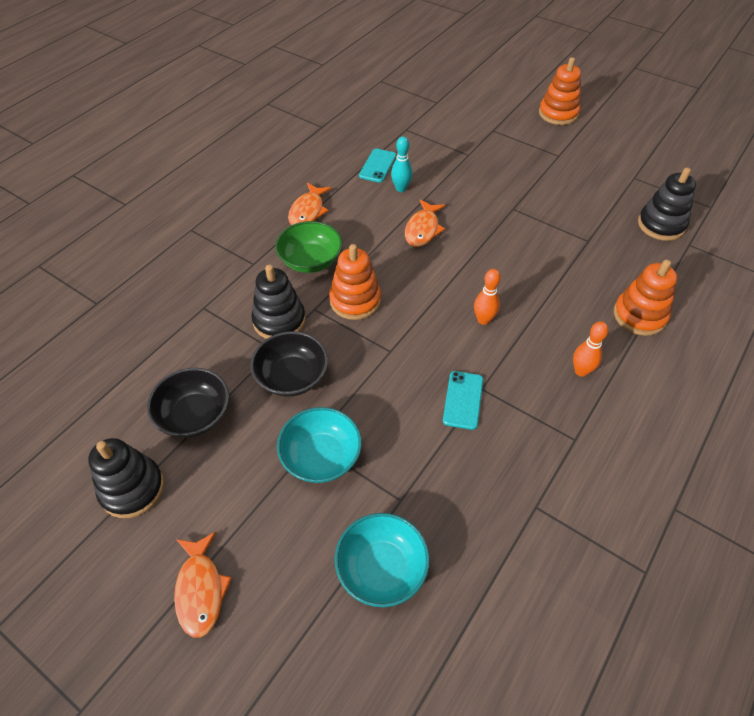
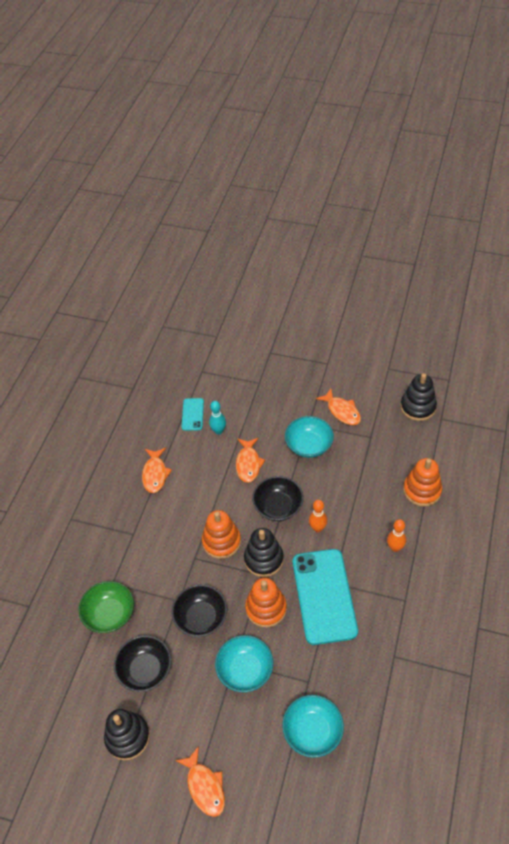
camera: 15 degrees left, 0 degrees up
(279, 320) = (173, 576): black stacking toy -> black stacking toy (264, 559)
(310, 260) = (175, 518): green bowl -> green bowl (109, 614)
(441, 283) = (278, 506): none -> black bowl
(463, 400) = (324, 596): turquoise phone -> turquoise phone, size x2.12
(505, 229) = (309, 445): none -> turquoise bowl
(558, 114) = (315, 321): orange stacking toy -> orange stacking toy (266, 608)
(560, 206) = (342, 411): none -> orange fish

### TASK INSTRUCTIONS
The response is the exact set of lines from the one holding "(463, 400) = (324, 596): turquoise" through the last line of the material.

### FINISHED EXERCISE
(463, 400) = (324, 596): turquoise phone -> turquoise phone, size x2.12
(505, 229) = (309, 445): none -> turquoise bowl
(558, 114) = (315, 321): orange stacking toy -> orange stacking toy (266, 608)
(560, 206) = (342, 411): none -> orange fish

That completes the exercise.